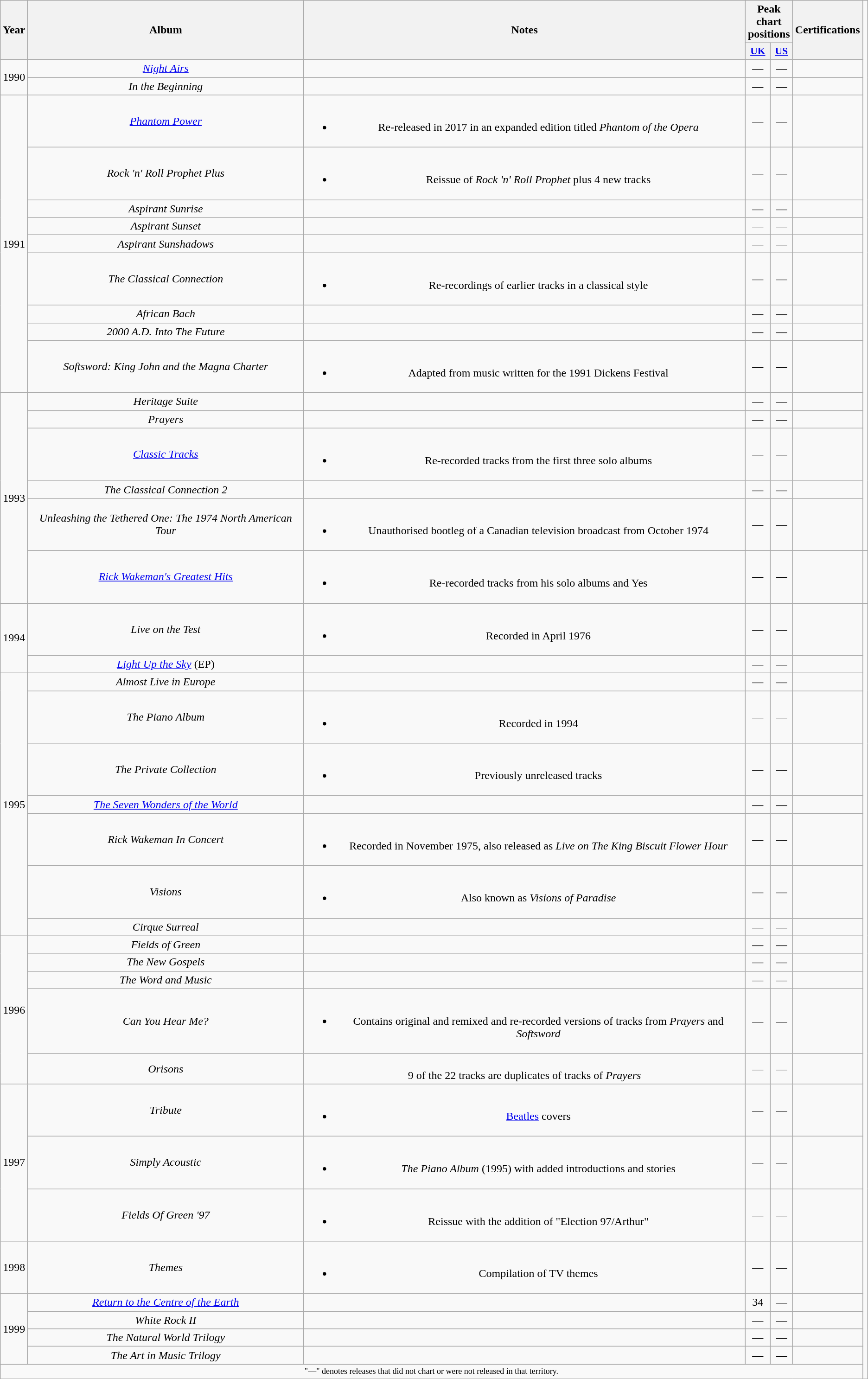
In the Beginning [166, 86]
Live on the Test [166, 629]
Compilation of TV themes [525, 1268]
Light Up the Sky (EP) [166, 664]
The Piano Album [166, 717]
1998 [14, 1268]
2000 A.D. Into The Future [166, 332]
Heritage Suite [166, 402]
Recorded in April 1976 [525, 629]
Album [166, 30]
Recorded in 1994 [525, 717]
White Rock II [166, 1320]
Certifications [827, 30]
Rick Wakeman's Greatest Hits [166, 577]
Notes [525, 30]
Rock 'n' Roll Prophet Plus [166, 173]
1991 [14, 244]
Fields Of Green '97 [166, 1215]
Re-recorded tracks from his solo albums and Yes [525, 577]
Aspirant Sunshadows [166, 244]
1993 [14, 498]
Year [14, 30]
"—" denotes releases that did not chart or were not released in that territory. [431, 1372]
Phantom Power [166, 121]
Themes [166, 1268]
Contains original and remixed and re-recorded versions of tracks from Prayers and Softsword [525, 1021]
Classic Tracks [166, 454]
The Classical Connection 2 [166, 489]
Return to the Centre of the Earth [166, 1302]
1995 [14, 804]
Reissue with the addition of "Election 97/Arthur" [525, 1215]
The Word and Music [166, 980]
Can You Hear Me? [166, 1021]
1996 [14, 1010]
The New Gospels [166, 962]
Unauthorised bootleg of a Canadian television broadcast from October 1974 [525, 524]
Unleashing the Tethered One: The 1974 North American Tour [166, 524]
Adapted from music written for the 1991 Dickens Festival [525, 366]
Re-recordings of earlier tracks in a classical style [525, 279]
UK [758, 51]
Night Airs [166, 68]
The Natural World Trilogy [166, 1338]
Simply Acoustic [166, 1162]
Orisons [166, 1068]
1990 [14, 77]
Re-recorded tracks from the first three solo albums [525, 454]
Re-released in 2017 in an expanded edition titled Phantom of the Opera [525, 121]
US [781, 51]
The Art in Music Trilogy [166, 1355]
1999 [14, 1329]
Tribute [166, 1110]
Fields of Green [166, 945]
Previously unreleased tracks [525, 770]
The Piano Album (1995) with added introductions and stories [525, 1162]
Reissue of Rock 'n' Roll Prophet plus 4 new tracks [525, 173]
Visions [166, 892]
34 [758, 1302]
9 of the 22 tracks are duplicates of tracks of Prayers [525, 1068]
Softsword: King John and the Magna Charter [166, 366]
1994 [14, 638]
Rick Wakeman In Concert [166, 839]
Almost Live in Europe [166, 682]
Cirque Surreal [166, 927]
The Classical Connection [166, 279]
Recorded in November 1975, also released as Live on The King Biscuit Flower Hour [525, 839]
Peak chart positions [769, 22]
Aspirant Sunrise [166, 209]
Prayers [166, 419]
The Private Collection [166, 770]
1997 [14, 1162]
Beatles covers [525, 1110]
African Bach [166, 314]
The Seven Wonders of the World [166, 804]
Aspirant Sunset [166, 226]
Also known as Visions of Paradise [525, 892]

- - - - -

Task objective> Rewrite every line of the data above with "Aspirant" switched to "Aspiring" and nothing else altered, omitting the pictures.

Answer to this task>
In the Beginning [166, 86]
Live on the Test [166, 629]
Compilation of TV themes [525, 1268]
Light Up the Sky (EP) [166, 664]
The Piano Album [166, 717]
1998 [14, 1268]
2000 A.D. Into The Future [166, 332]
Heritage Suite [166, 402]
Recorded in April 1976 [525, 629]
Album [166, 30]
Recorded in 1994 [525, 717]
White Rock II [166, 1320]
Certifications [827, 30]
Rick Wakeman's Greatest Hits [166, 577]
Notes [525, 30]
Rock 'n' Roll Prophet Plus [166, 173]
1991 [14, 244]
Fields Of Green '97 [166, 1215]
Re-recorded tracks from his solo albums and Yes [525, 577]
Aspiring Sunshadows [166, 244]
1993 [14, 498]
Year [14, 30]
"—" denotes releases that did not chart or were not released in that territory. [431, 1372]
Phantom Power [166, 121]
Themes [166, 1268]
Contains original and remixed and re-recorded versions of tracks from Prayers and Softsword [525, 1021]
Classic Tracks [166, 454]
The Classical Connection 2 [166, 489]
Return to the Centre of the Earth [166, 1302]
1995 [14, 804]
Reissue with the addition of "Election 97/Arthur" [525, 1215]
The Word and Music [166, 980]
Can You Hear Me? [166, 1021]
1996 [14, 1010]
The New Gospels [166, 962]
Unauthorised bootleg of a Canadian television broadcast from October 1974 [525, 524]
Unleashing the Tethered One: The 1974 North American Tour [166, 524]
Adapted from music written for the 1991 Dickens Festival [525, 366]
Re-recordings of earlier tracks in a classical style [525, 279]
UK [758, 51]
Night Airs [166, 68]
The Natural World Trilogy [166, 1338]
Simply Acoustic [166, 1162]
Orisons [166, 1068]
1990 [14, 77]
Re-recorded tracks from the first three solo albums [525, 454]
Re-released in 2017 in an expanded edition titled Phantom of the Opera [525, 121]
US [781, 51]
The Art in Music Trilogy [166, 1355]
1999 [14, 1329]
Tribute [166, 1110]
Fields of Green [166, 945]
Previously unreleased tracks [525, 770]
The Piano Album (1995) with added introductions and stories [525, 1162]
Reissue of Rock 'n' Roll Prophet plus 4 new tracks [525, 173]
Visions [166, 892]
34 [758, 1302]
9 of the 22 tracks are duplicates of tracks of Prayers [525, 1068]
Softsword: King John and the Magna Charter [166, 366]
1994 [14, 638]
Rick Wakeman In Concert [166, 839]
Almost Live in Europe [166, 682]
Cirque Surreal [166, 927]
The Classical Connection [166, 279]
Recorded in November 1975, also released as Live on The King Biscuit Flower Hour [525, 839]
Peak chart positions [769, 22]
Aspiring Sunrise [166, 209]
Prayers [166, 419]
The Private Collection [166, 770]
1997 [14, 1162]
Beatles covers [525, 1110]
African Bach [166, 314]
The Seven Wonders of the World [166, 804]
Aspiring Sunset [166, 226]
Also known as Visions of Paradise [525, 892]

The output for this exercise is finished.